▶ Try it:
Write down the lines exactly as they appear, from the one that contains "Someone repainted the" through the final line of the records, so that both ends are kept and no pictures come along.

Stored records

'''

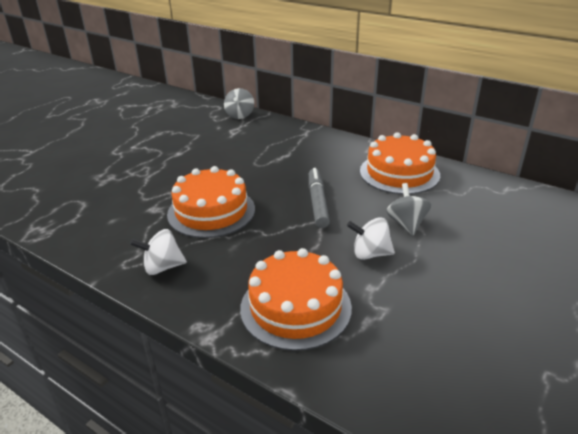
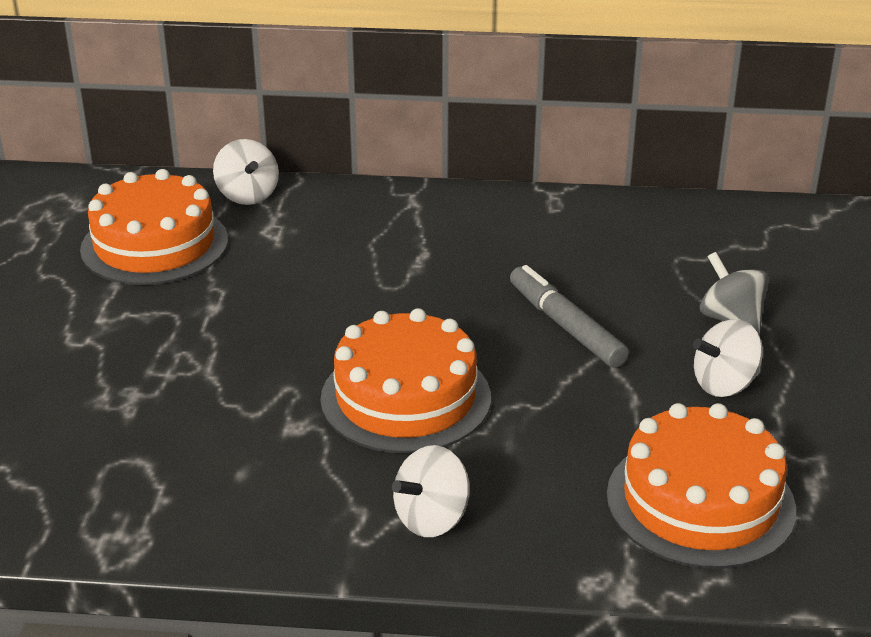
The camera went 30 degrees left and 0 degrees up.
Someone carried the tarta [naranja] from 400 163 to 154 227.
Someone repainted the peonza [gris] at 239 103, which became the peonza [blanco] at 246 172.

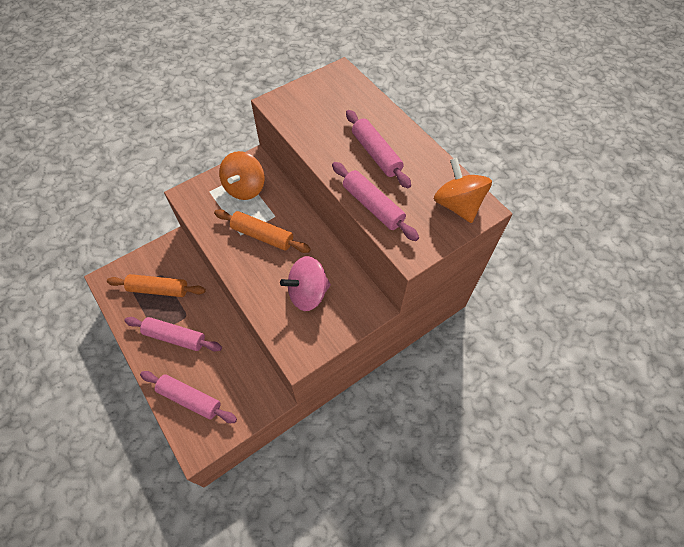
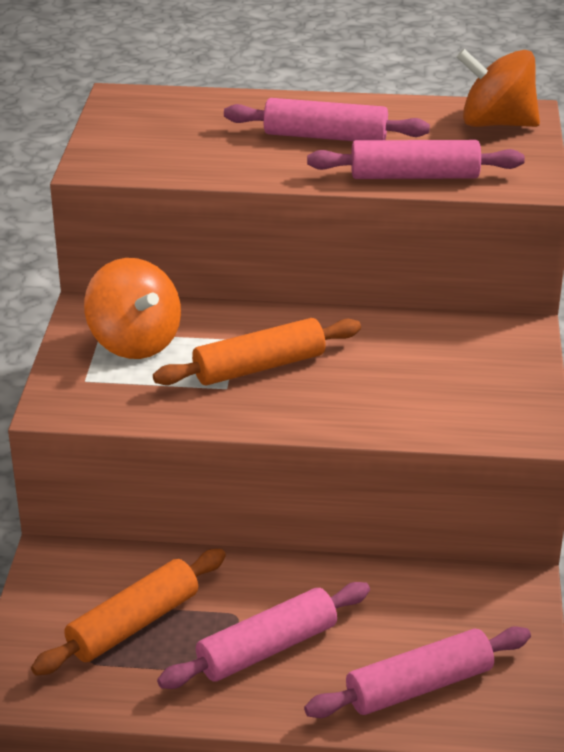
The camera went 50 degrees left and 25 degrees down.
Someone took away the peonza [rosa] at 305 283.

'''

▶ Solution:
Someone repainted the peonza [gris] at 239 103, which became the peonza [blanco] at 246 172.

The camera went 50 degrees left and 25 degrees down.
Someone took away the peonza [rosa] at 305 283.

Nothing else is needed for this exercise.